*** Block opens ***

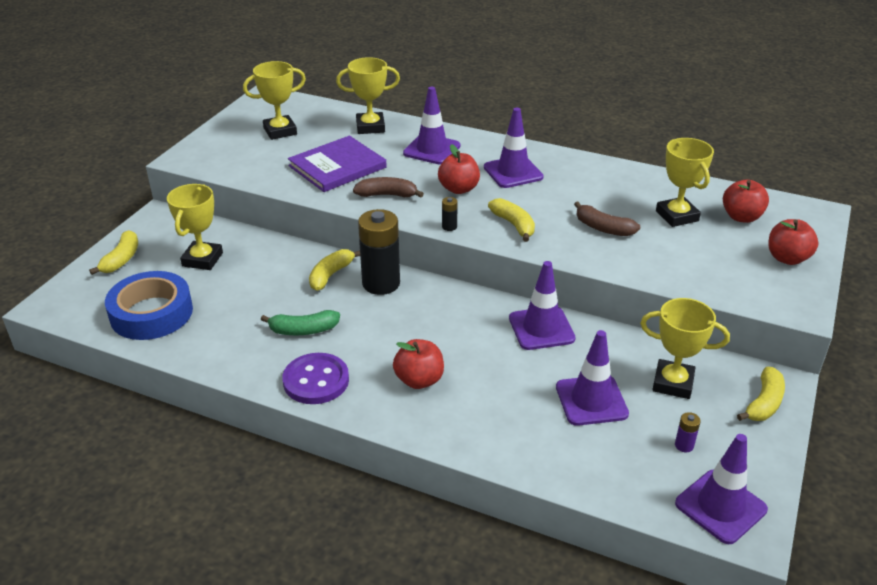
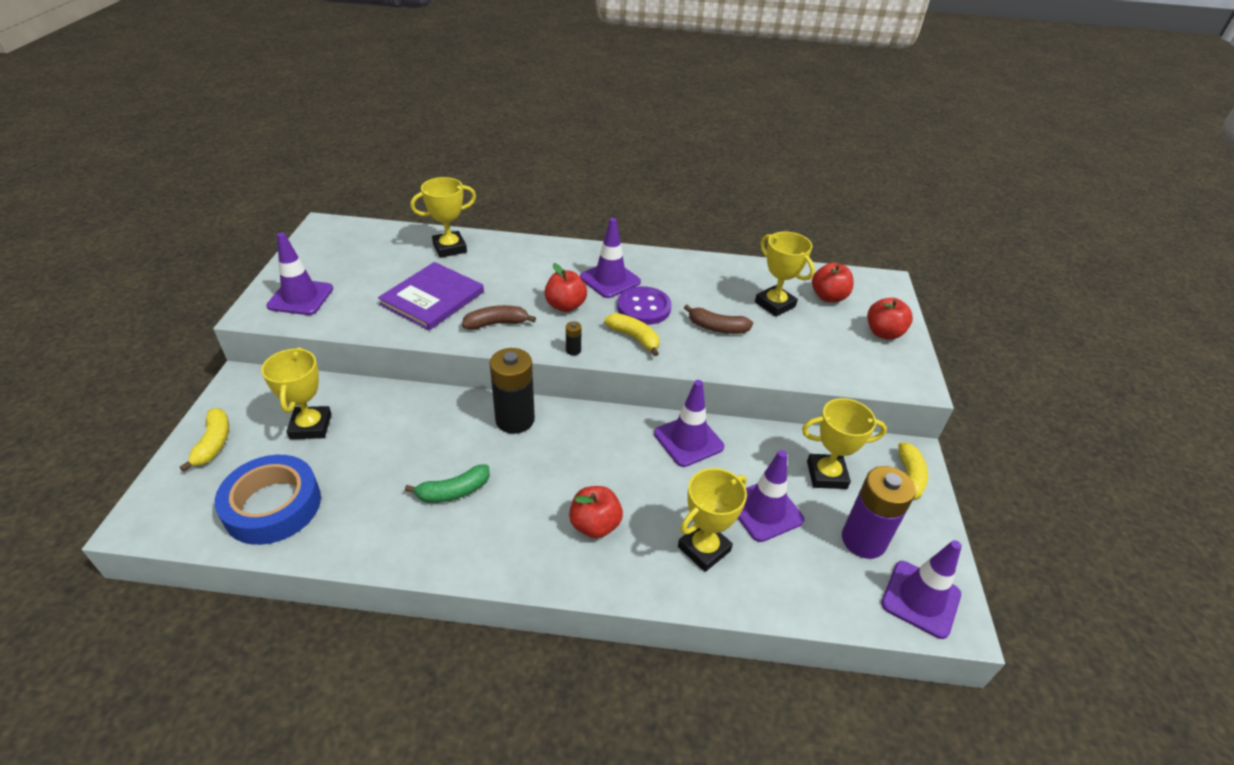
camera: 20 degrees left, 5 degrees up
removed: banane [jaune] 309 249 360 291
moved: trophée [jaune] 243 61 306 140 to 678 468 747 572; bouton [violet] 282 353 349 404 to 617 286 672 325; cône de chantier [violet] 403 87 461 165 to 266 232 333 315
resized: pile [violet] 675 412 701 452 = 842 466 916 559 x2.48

*** Block closes ***

The expected answer is the data retyped exactly, without pictures.

camera: 20 degrees left, 5 degrees up
removed: banane [jaune] 309 249 360 291
moved: trophée [jaune] 243 61 306 140 to 678 468 747 572; bouton [violet] 282 353 349 404 to 617 286 672 325; cône de chantier [violet] 403 87 461 165 to 266 232 333 315
resized: pile [violet] 675 412 701 452 = 842 466 916 559 x2.48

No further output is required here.